● Data provided

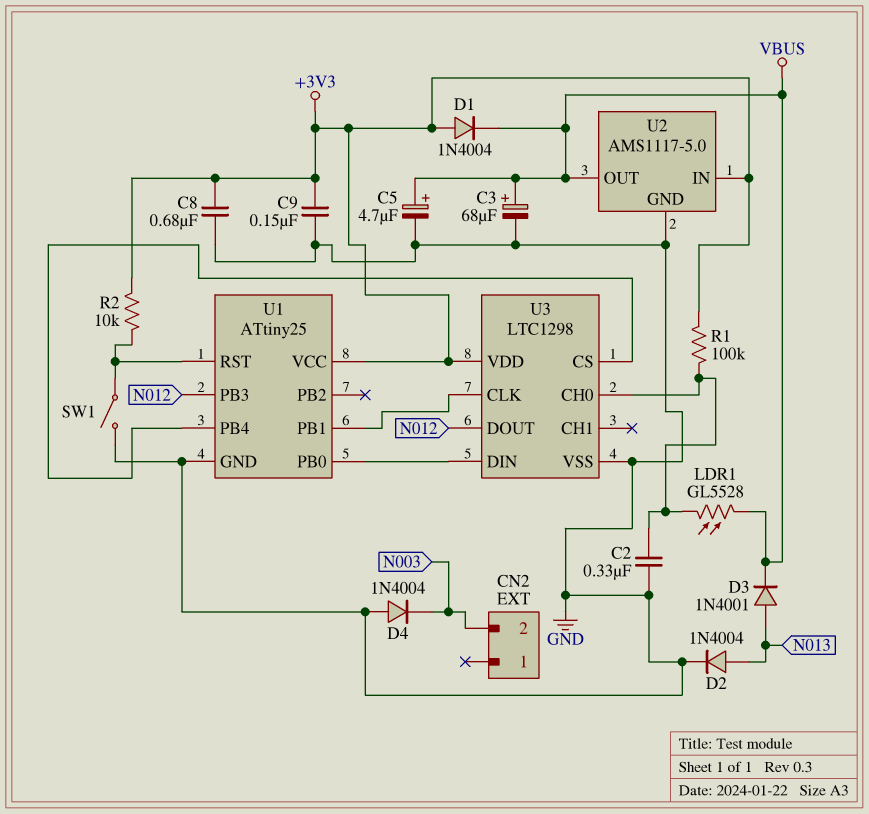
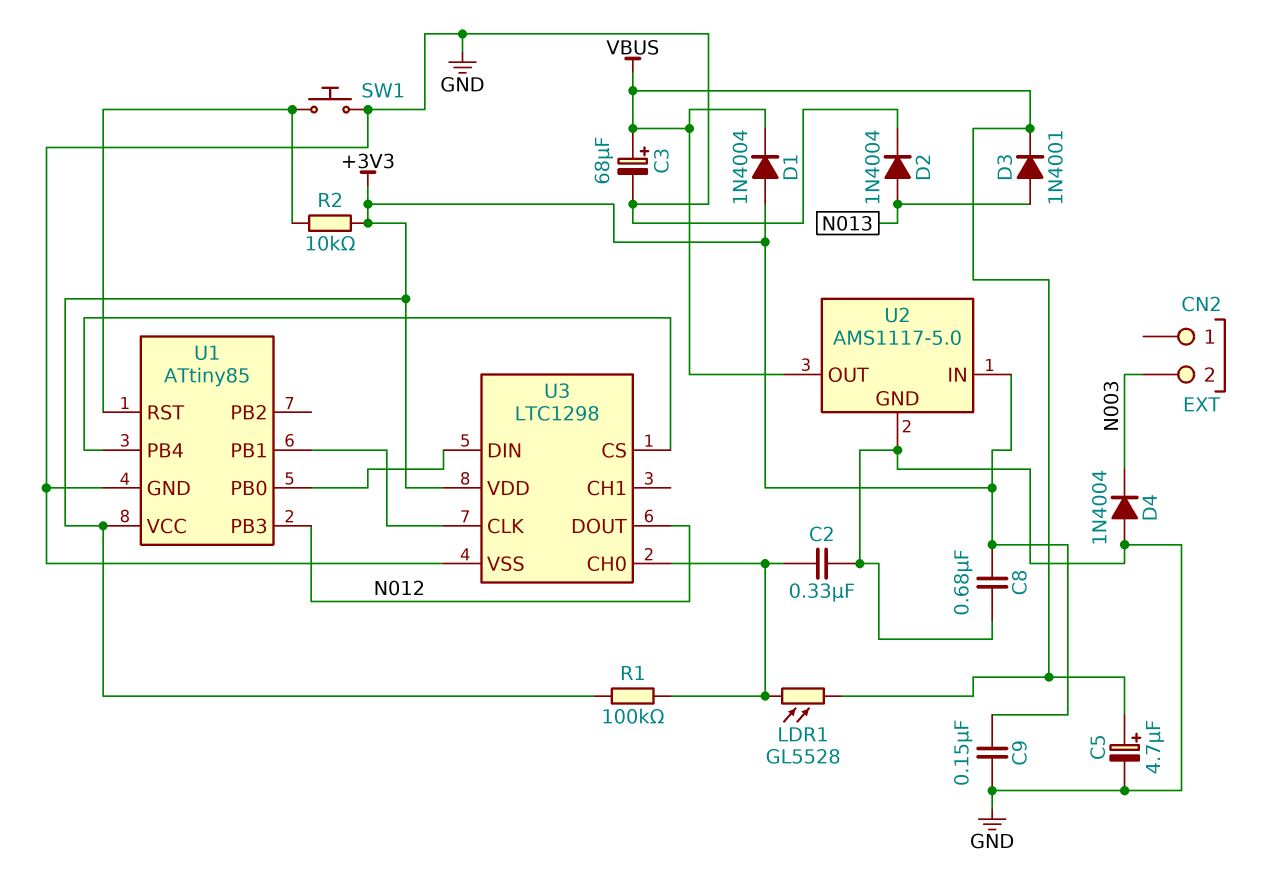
SW1: switch (GND, U1/RST) -> button (GND, U1/RST)
U1: ATtiny25 -> ATtiny85

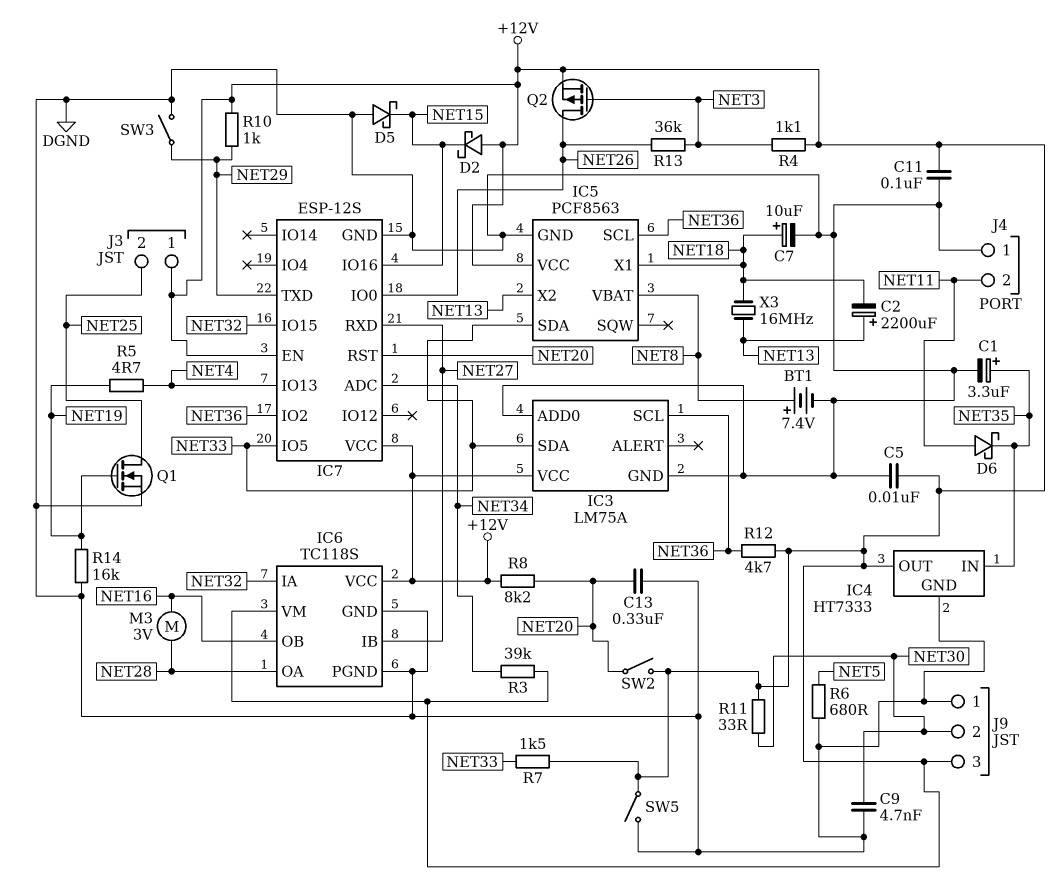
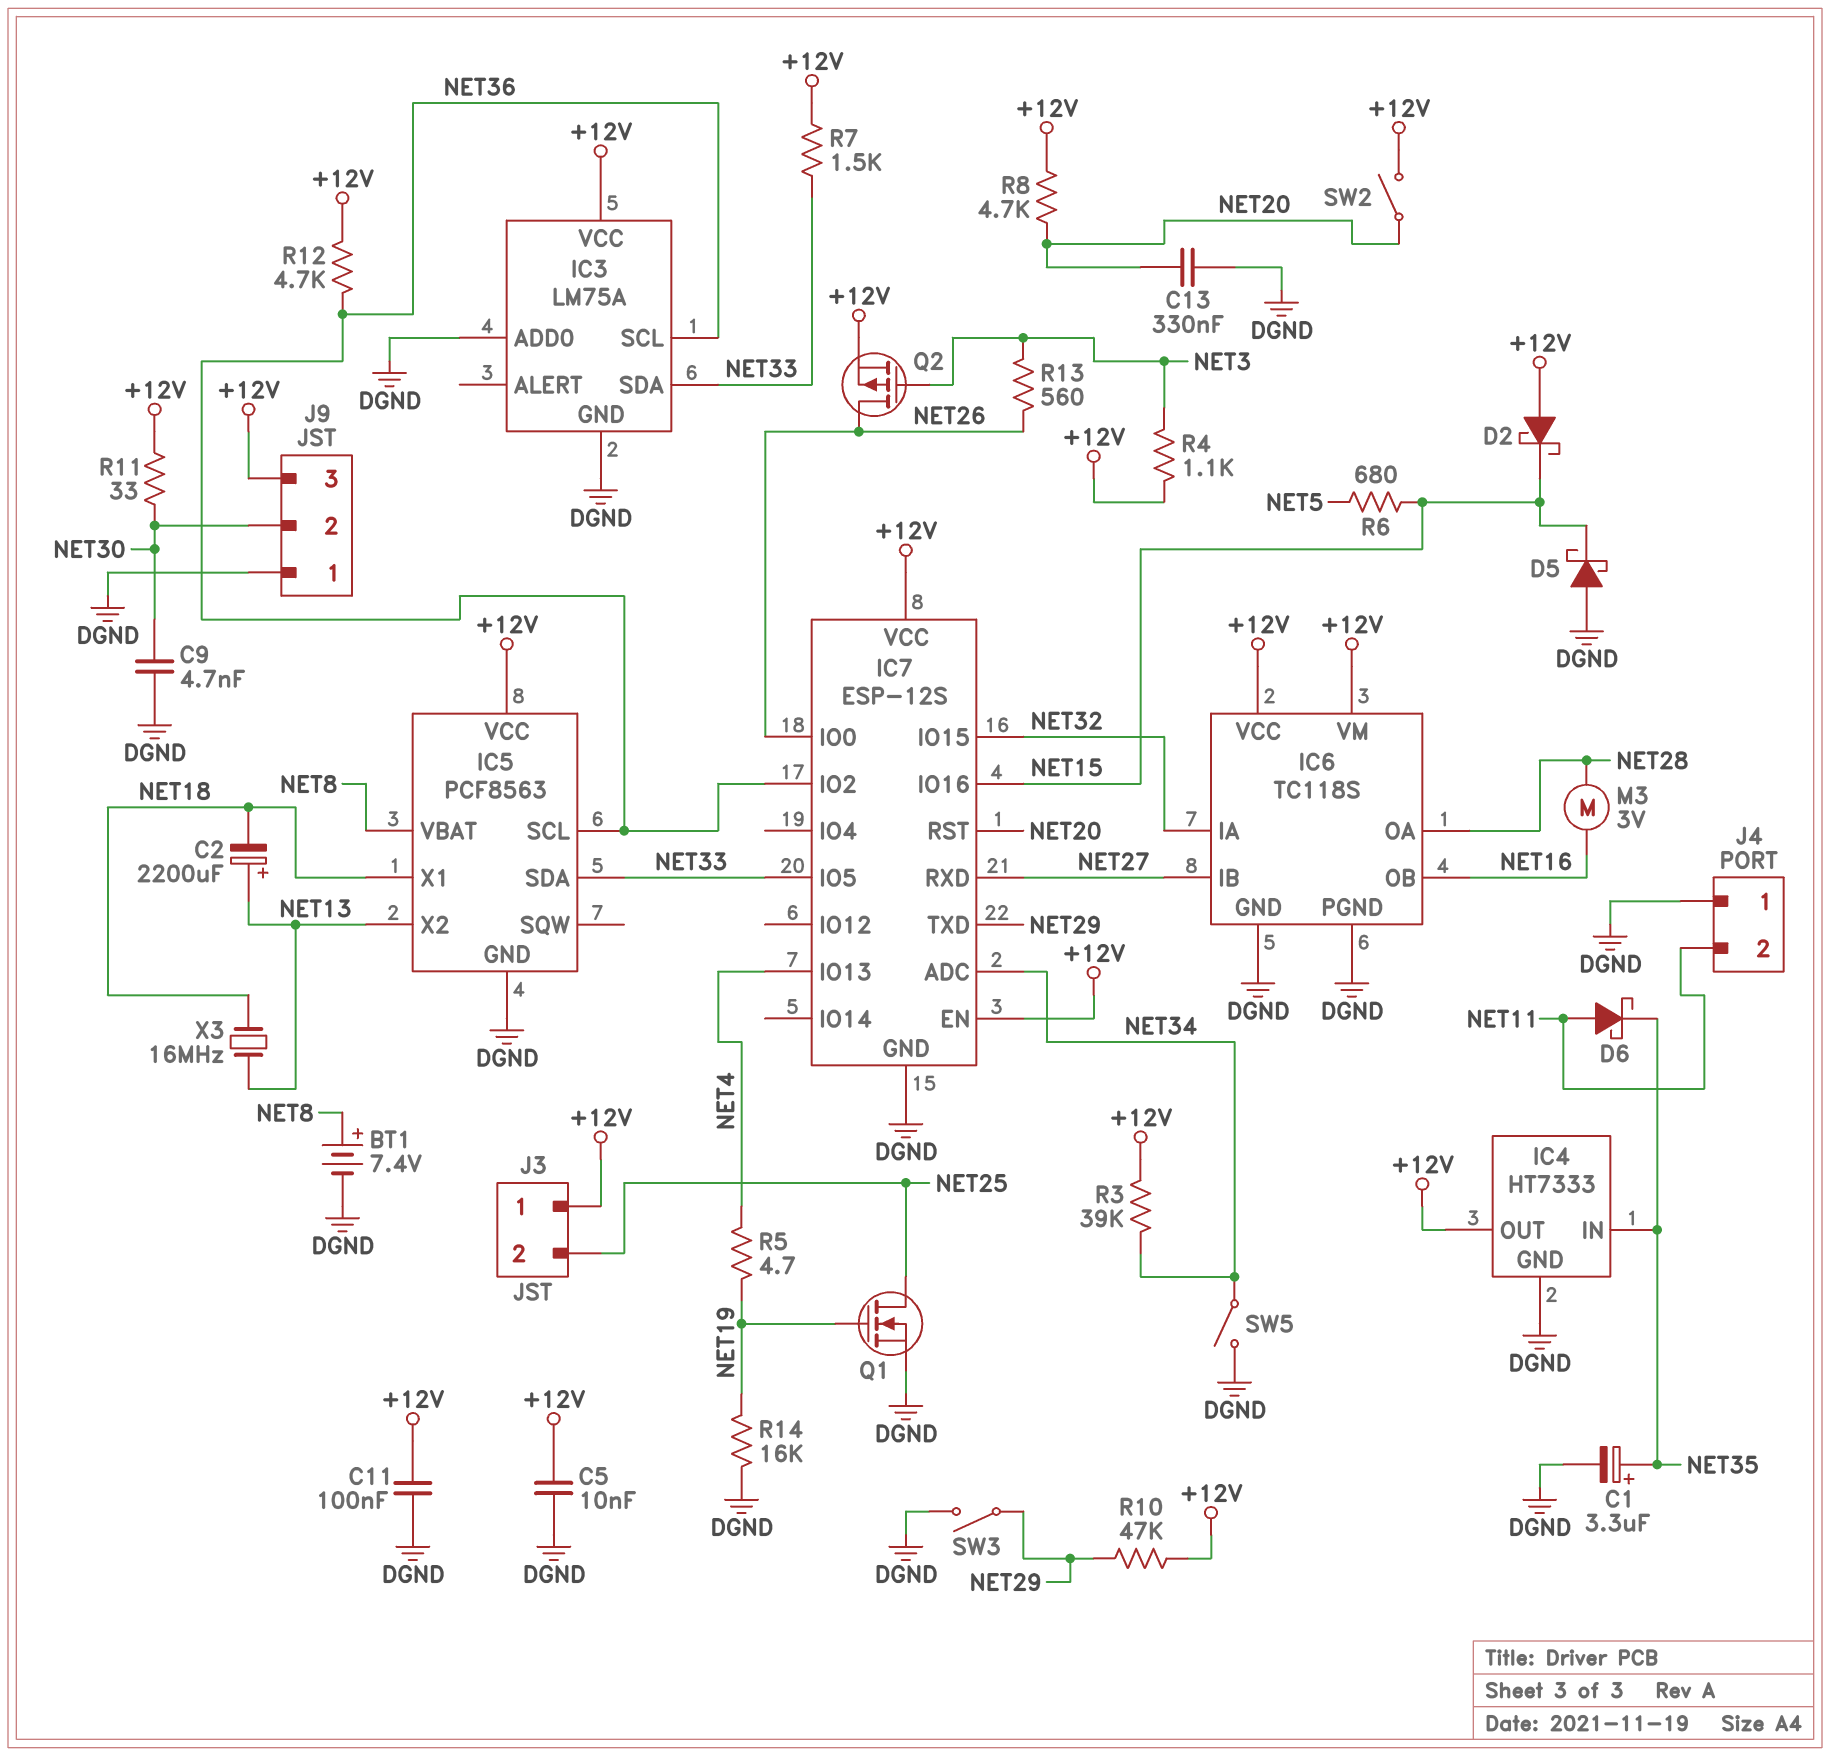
C7: 10uF (plus NET18, minus DGND) -> none
R6: 680 (DGND, NET5) -> 680 (NET5, NET15)
R8: 8.2k (+12V, NET20) -> 4.7k (+12V, NET20)
R10: 1k (+12V, NET29) -> 47k (+12V, NET29)
R13: 36k (NET3, NET26) -> 560 (NET3, NET26)
SW5: switch (+12V, DGND) -> switch (DGND, NET34)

● Exercise
Output nothing but the line containing "R8: 8.2k (+12V, NET20) -> 4.7k (+12V, NET20)" and each line after it in the entries above, exactly as written.

● Output for this exercise
R8: 8.2k (+12V, NET20) -> 4.7k (+12V, NET20)
R10: 1k (+12V, NET29) -> 47k (+12V, NET29)
R13: 36k (NET3, NET26) -> 560 (NET3, NET26)
SW5: switch (+12V, DGND) -> switch (DGND, NET34)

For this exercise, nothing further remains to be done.